**Task instructions:** In your copy of the data, keep every word exact and include no pictures.

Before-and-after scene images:

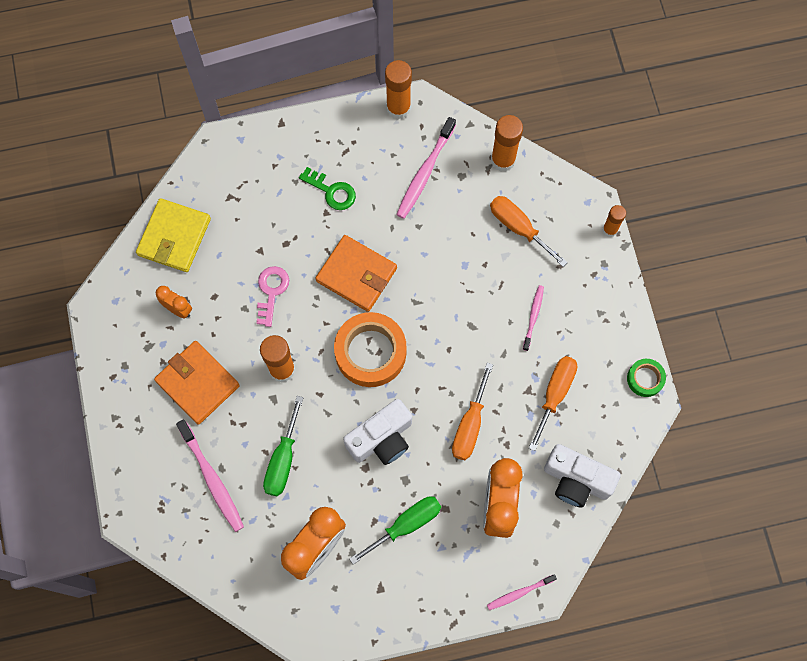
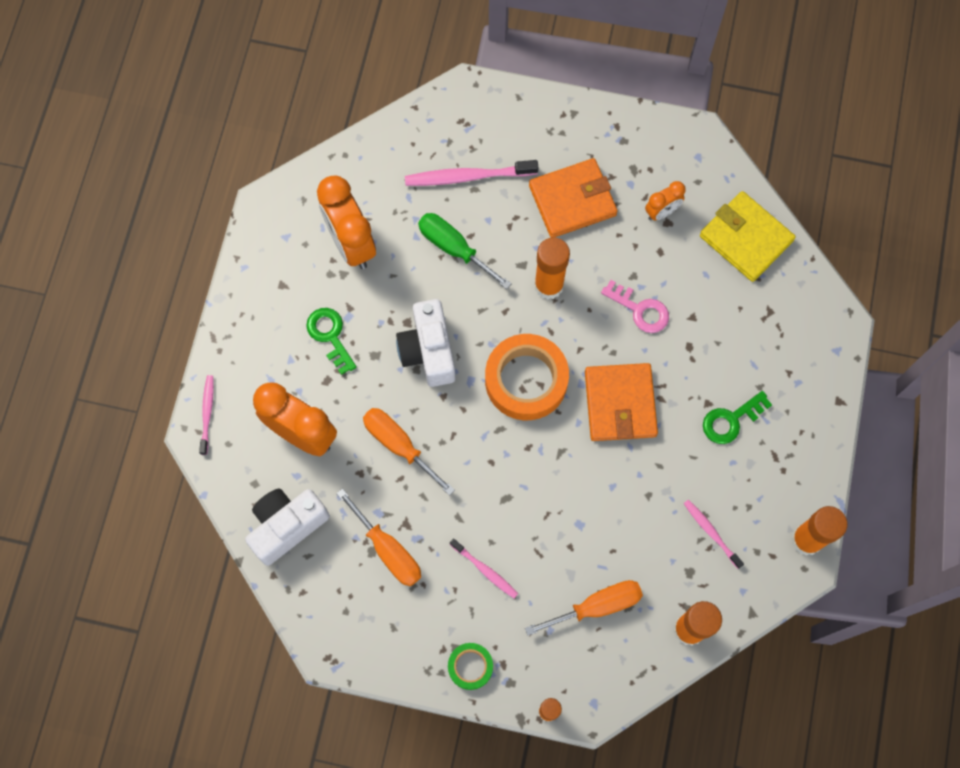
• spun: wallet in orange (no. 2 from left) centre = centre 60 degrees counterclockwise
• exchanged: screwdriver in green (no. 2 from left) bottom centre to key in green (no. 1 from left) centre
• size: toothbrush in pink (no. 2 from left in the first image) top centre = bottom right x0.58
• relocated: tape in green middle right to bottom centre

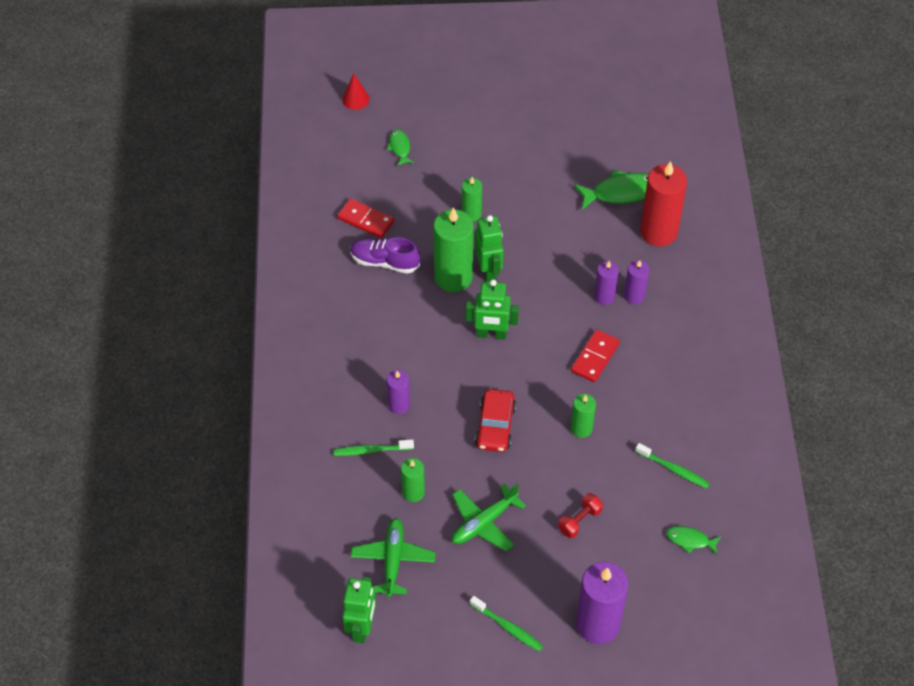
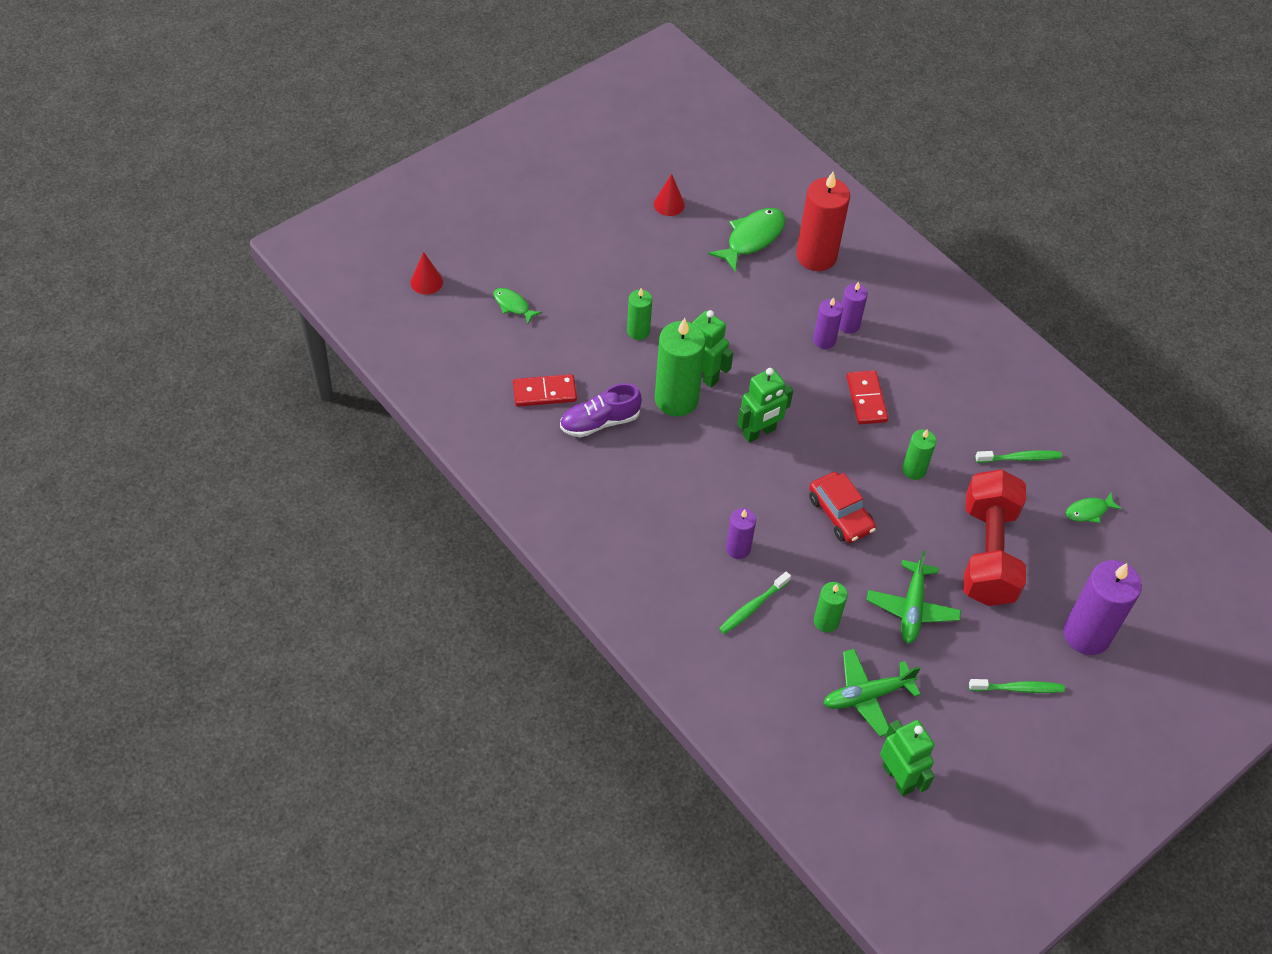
• spun: plane in green (no. 1 from left) bottom centre = bottom right 75 degrees counterclockwise
• size: dumbbell in red bottom centre = middle right x2.46
• appeared: cone in red (no. 2 from left) top centre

**Task result:**
• spun: wallet in orange (no. 2 from left) centre = centre 60 degrees counterclockwise
• exchanged: screwdriver in green (no. 2 from left) bottom centre to key in green (no. 1 from left) centre
• size: toothbrush in pink (no. 2 from left in the first image) top centre = bottom right x0.58
• relocated: tape in green middle right to bottom centre

• spun: plane in green (no. 1 from left) bottom centre = bottom right 75 degrees counterclockwise
• size: dumbbell in red bottom centre = middle right x2.46
• appeared: cone in red (no. 2 from left) top centre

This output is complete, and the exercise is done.